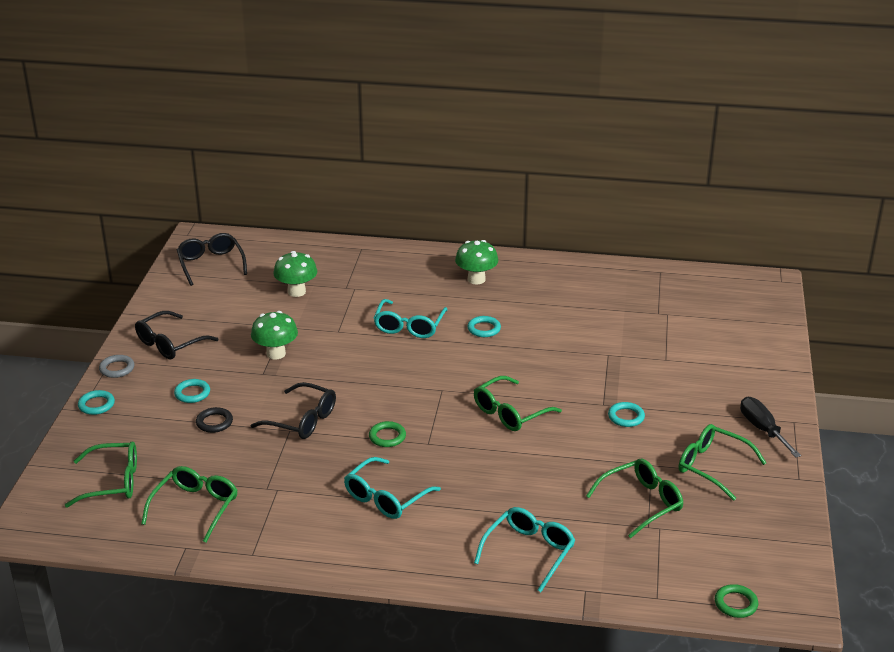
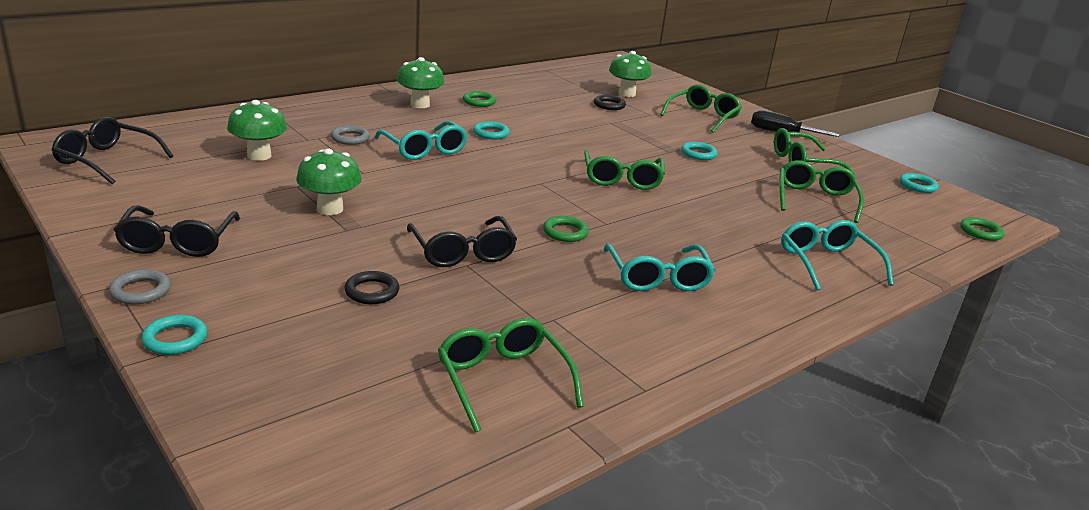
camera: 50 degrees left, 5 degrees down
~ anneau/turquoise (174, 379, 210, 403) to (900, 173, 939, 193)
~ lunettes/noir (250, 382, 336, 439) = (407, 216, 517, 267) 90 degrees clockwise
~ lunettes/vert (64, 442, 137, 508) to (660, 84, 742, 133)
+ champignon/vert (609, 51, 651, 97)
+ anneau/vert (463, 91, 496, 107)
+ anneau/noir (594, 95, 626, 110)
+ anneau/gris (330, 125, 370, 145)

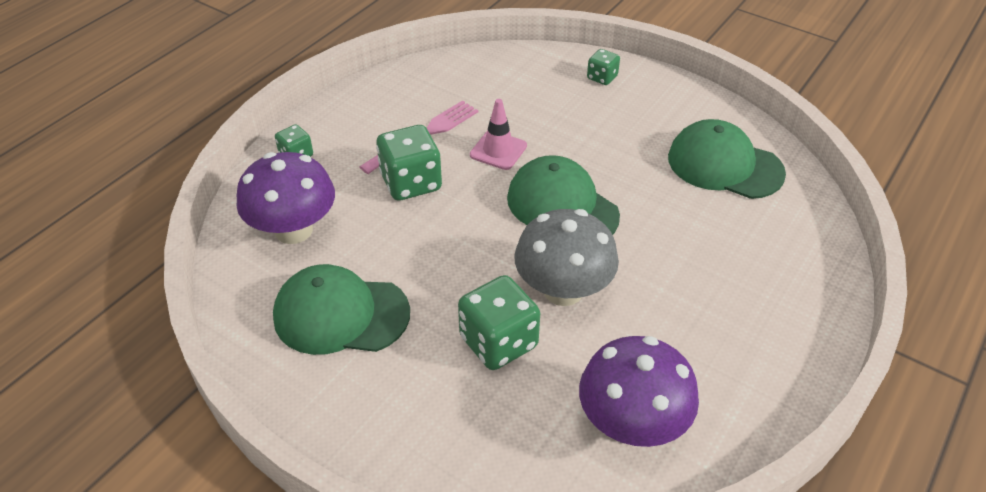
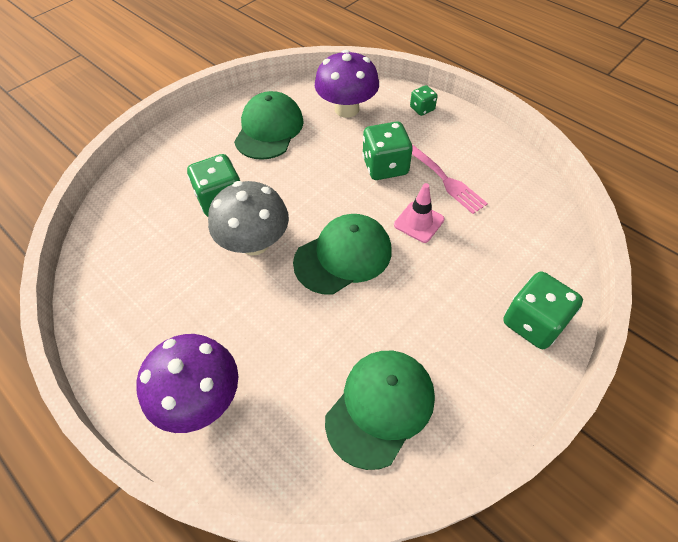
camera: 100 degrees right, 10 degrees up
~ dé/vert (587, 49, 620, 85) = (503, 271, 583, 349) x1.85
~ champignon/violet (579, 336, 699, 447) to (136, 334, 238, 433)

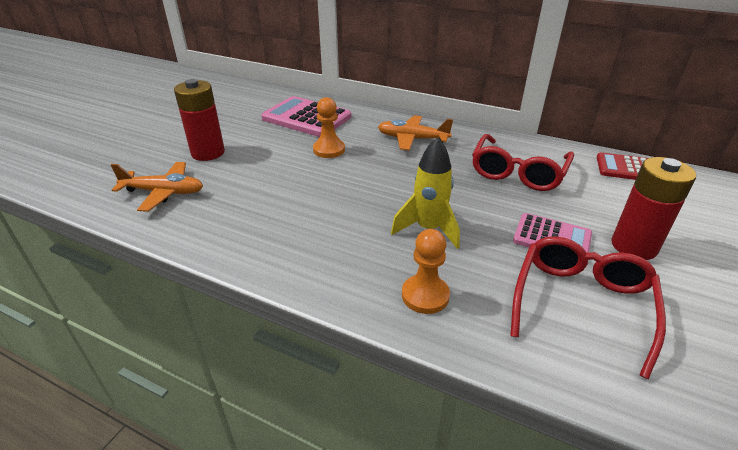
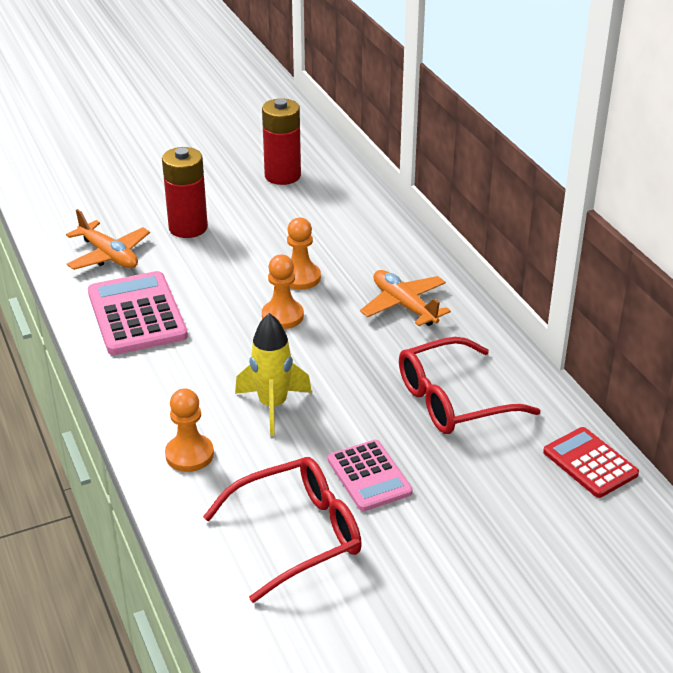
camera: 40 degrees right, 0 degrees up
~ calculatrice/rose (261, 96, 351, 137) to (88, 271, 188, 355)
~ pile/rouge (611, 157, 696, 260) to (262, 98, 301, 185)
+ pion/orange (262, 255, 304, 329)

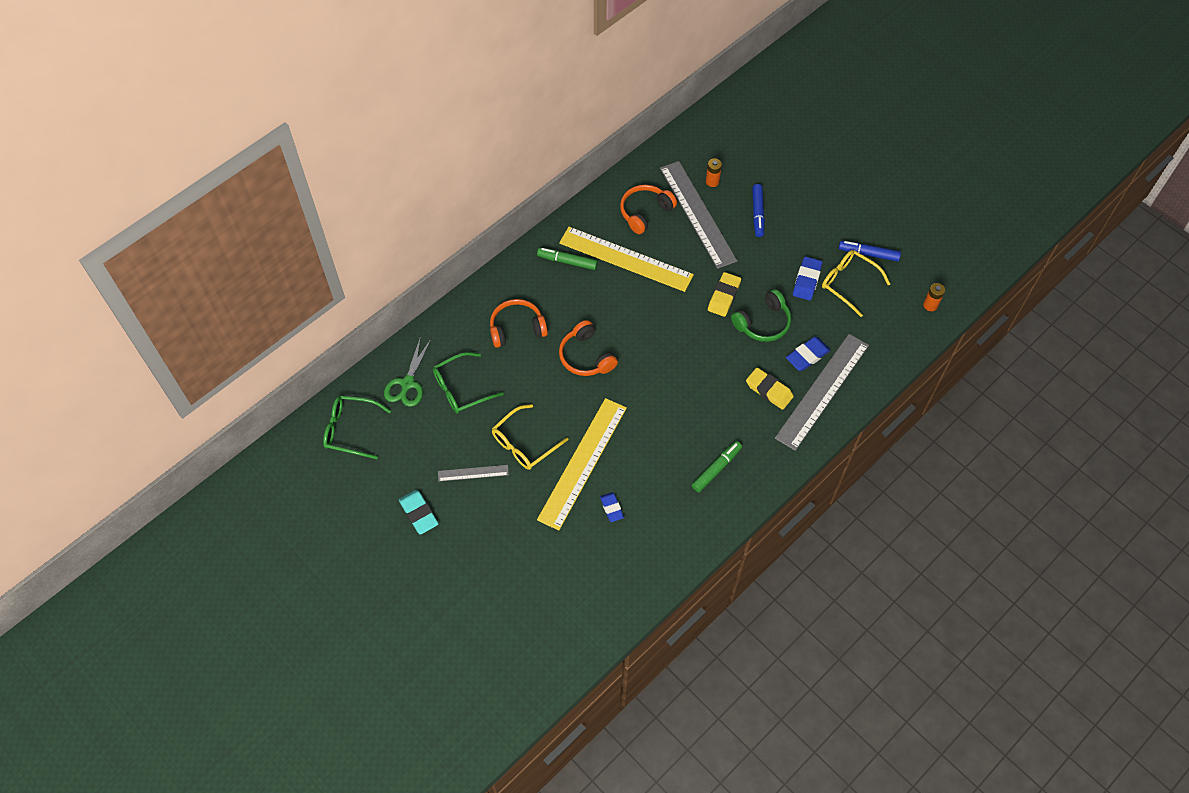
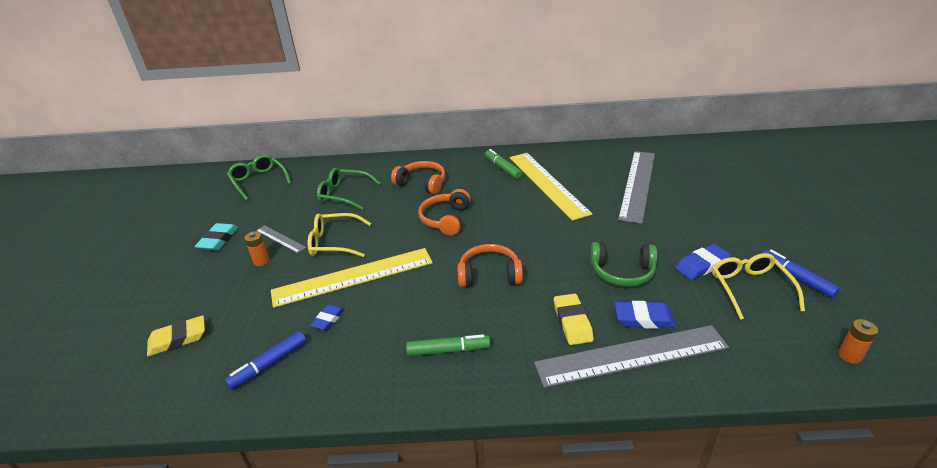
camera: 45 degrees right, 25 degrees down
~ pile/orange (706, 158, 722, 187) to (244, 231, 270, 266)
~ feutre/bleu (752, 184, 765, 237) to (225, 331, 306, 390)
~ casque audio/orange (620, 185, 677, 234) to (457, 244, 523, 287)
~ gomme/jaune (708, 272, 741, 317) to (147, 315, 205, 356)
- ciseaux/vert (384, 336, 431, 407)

...

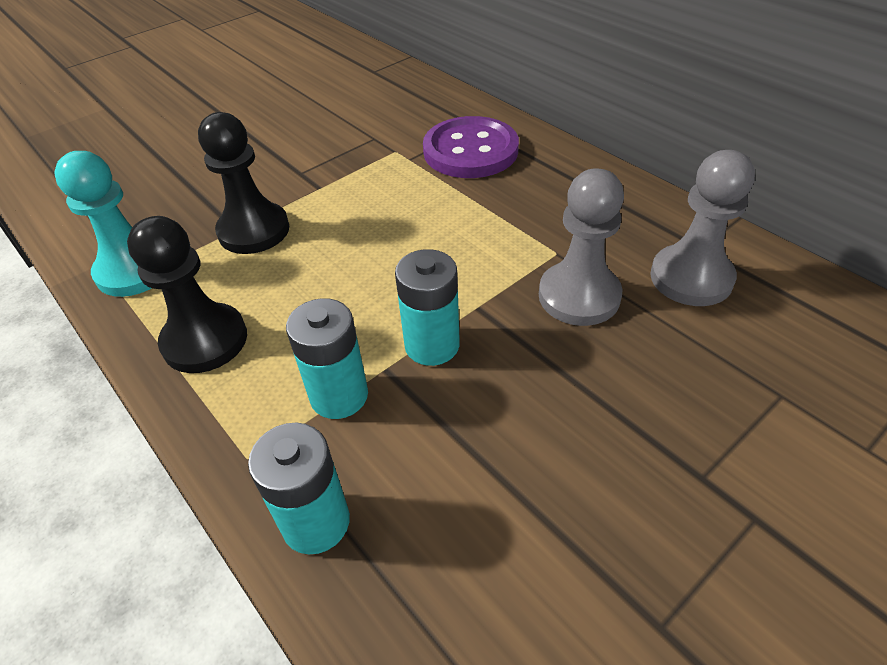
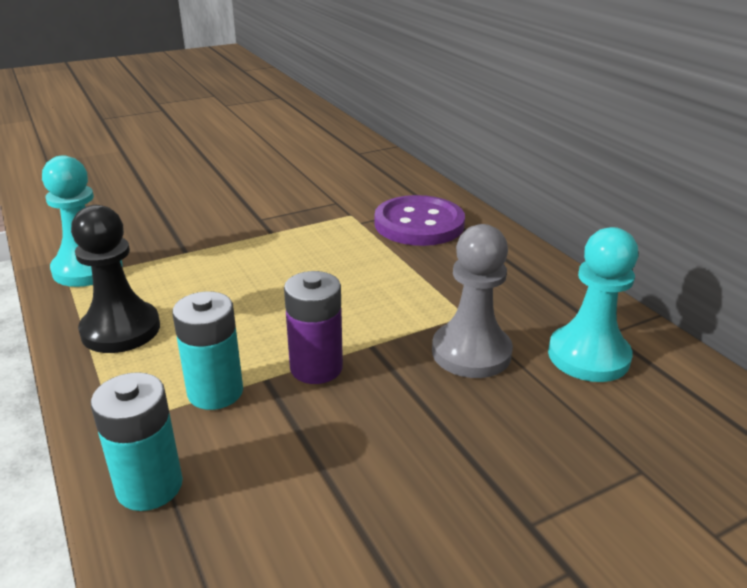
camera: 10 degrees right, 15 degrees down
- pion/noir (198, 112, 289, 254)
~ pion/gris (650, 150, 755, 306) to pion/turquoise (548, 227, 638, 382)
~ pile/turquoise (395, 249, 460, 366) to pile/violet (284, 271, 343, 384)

§ **PROBLEM TO SOLVE**: The answer must consist of every line from the entries that holds the string "noir".

§ **PROBLEM SOLUTION**:
~ lunettes/noir (250, 382, 336, 439) = (407, 216, 517, 267) 90 degrees clockwise
+ anneau/noir (594, 95, 626, 110)
- pion/noir (198, 112, 289, 254)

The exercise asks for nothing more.